╭─ AVAILABLE RECORDS

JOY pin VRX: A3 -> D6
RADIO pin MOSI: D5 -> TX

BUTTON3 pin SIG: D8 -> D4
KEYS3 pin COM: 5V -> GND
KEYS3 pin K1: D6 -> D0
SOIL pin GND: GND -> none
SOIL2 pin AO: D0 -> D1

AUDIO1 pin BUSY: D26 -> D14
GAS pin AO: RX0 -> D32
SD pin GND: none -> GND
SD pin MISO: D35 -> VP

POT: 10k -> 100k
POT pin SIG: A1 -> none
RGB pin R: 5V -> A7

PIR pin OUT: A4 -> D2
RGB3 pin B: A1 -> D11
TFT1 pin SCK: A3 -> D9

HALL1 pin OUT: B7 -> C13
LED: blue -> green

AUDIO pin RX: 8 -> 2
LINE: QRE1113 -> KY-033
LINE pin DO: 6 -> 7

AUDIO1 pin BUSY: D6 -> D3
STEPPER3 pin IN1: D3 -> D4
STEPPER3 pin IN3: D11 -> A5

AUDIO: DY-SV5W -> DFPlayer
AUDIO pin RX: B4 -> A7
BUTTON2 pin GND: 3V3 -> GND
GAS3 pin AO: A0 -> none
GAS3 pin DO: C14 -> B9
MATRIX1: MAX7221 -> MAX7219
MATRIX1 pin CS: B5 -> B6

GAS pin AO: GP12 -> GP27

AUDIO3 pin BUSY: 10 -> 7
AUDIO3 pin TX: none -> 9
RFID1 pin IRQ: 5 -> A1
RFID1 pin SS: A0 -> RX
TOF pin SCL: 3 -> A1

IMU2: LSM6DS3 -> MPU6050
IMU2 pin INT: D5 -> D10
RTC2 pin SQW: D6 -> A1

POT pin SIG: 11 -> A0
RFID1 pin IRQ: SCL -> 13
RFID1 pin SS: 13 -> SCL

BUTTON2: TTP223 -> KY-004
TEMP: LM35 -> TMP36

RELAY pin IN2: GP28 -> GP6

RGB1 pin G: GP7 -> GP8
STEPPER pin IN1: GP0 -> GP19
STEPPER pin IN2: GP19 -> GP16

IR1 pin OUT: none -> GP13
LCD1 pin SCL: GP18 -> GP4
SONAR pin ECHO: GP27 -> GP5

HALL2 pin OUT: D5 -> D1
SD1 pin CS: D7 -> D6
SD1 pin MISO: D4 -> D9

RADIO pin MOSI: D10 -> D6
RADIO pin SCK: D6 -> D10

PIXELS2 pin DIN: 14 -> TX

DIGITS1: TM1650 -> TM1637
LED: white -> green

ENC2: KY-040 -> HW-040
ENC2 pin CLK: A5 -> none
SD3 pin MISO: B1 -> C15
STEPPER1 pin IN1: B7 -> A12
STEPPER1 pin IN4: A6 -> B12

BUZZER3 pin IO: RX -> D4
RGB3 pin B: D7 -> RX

╰─

• _WHAT IS NEEDED_: Check each line of the entries for "none" and copy those that have it.

• _OUTPUT OF THE TASK_:
SOIL pin GND: GND -> none
SD pin GND: none -> GND
POT pin SIG: A1 -> none
GAS3 pin AO: A0 -> none
AUDIO3 pin TX: none -> 9
IR1 pin OUT: none -> GP13
ENC2 pin CLK: A5 -> none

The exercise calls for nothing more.